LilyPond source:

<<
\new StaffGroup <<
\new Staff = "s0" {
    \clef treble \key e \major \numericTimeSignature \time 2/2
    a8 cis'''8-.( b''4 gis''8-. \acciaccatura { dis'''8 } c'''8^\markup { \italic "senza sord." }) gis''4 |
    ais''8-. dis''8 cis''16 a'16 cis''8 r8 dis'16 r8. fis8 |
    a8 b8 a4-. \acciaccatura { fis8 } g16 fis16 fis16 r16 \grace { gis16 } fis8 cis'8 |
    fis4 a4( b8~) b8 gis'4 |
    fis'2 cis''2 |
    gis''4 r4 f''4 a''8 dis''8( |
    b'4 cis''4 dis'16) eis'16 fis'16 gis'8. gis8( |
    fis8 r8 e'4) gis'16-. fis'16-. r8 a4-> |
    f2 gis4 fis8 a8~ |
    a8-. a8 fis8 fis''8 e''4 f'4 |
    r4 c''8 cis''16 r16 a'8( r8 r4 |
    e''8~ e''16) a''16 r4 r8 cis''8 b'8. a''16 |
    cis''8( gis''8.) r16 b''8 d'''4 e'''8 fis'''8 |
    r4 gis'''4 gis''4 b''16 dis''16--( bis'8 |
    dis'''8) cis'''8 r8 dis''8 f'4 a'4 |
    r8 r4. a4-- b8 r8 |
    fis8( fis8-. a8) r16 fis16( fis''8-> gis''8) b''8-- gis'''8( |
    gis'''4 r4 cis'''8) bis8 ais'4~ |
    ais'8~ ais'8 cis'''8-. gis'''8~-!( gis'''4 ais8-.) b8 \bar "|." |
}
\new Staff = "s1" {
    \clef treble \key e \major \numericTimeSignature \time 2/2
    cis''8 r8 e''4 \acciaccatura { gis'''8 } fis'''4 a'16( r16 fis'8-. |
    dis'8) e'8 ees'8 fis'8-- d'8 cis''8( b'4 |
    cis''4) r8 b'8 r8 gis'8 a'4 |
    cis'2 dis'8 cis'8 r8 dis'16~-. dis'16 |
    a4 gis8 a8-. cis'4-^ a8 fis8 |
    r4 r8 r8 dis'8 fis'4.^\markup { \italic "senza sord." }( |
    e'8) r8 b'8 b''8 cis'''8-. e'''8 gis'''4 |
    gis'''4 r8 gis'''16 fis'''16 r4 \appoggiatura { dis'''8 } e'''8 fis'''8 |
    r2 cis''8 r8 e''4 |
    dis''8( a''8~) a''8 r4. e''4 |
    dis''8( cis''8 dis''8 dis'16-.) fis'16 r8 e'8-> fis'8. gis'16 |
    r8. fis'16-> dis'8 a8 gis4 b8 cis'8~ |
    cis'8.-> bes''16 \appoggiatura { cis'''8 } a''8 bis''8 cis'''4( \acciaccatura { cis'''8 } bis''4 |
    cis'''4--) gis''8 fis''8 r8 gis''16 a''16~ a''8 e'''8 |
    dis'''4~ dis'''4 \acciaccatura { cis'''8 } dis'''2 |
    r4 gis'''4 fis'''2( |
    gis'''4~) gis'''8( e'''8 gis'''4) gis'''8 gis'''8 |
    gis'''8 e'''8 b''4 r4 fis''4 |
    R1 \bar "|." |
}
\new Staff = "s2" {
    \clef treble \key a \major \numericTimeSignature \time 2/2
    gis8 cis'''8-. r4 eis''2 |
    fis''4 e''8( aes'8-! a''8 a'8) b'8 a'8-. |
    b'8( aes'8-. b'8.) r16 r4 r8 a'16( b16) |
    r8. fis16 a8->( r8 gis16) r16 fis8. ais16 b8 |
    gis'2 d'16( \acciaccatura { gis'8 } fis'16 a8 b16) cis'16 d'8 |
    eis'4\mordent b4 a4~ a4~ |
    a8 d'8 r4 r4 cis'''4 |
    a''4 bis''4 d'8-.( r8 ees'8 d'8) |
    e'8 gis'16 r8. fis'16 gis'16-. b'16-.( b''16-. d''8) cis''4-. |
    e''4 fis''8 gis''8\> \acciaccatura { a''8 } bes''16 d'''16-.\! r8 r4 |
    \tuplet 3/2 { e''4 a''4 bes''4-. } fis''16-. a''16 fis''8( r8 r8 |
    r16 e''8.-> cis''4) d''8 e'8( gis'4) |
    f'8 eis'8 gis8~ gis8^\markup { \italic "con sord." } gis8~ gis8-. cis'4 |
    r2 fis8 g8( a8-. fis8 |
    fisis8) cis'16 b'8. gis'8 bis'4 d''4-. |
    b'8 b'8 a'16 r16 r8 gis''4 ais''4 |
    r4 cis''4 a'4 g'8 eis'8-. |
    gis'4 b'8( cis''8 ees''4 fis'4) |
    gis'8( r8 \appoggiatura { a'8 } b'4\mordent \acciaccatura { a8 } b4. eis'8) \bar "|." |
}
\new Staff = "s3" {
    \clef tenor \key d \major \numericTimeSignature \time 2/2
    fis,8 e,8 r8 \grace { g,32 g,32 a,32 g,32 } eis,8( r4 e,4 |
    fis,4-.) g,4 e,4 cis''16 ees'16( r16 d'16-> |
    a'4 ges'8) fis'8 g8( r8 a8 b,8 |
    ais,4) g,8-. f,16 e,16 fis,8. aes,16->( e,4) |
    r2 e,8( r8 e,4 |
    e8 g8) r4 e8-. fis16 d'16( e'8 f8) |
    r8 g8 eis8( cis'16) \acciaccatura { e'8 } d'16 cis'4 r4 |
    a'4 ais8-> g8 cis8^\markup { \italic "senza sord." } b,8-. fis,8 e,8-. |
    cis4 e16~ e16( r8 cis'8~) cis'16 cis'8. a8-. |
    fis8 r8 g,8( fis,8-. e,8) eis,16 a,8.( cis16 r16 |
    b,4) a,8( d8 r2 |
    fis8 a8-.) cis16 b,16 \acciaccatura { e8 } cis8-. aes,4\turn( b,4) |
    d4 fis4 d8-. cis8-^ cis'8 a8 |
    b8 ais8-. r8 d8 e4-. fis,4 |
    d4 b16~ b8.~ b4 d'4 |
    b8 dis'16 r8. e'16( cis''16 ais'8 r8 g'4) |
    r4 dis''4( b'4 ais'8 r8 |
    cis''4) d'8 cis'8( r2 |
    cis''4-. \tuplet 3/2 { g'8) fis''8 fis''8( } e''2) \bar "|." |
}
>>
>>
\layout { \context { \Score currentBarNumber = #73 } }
☆ ☆ ☆ ☆ ☆
§ Aim:
Extract every line of the data that contains the string "markup".

§ Correct response:
    a8 cis'''8-.( b''4 gis''8-. \acciaccatura { dis'''8 } c'''8^\markup { \italic "senza sord." }) gis''4 |
    r4 r8 r8 dis'8 fis'4.^\markup { \italic "senza sord." }( |
    f'8 eis'8 gis8~ gis8^\markup { \italic "con sord." } gis8~ gis8-. cis'4 |
    a'4 ais8-> g8 cis8^\markup { \italic "senza sord." } b,8-. fis,8 e,8-. |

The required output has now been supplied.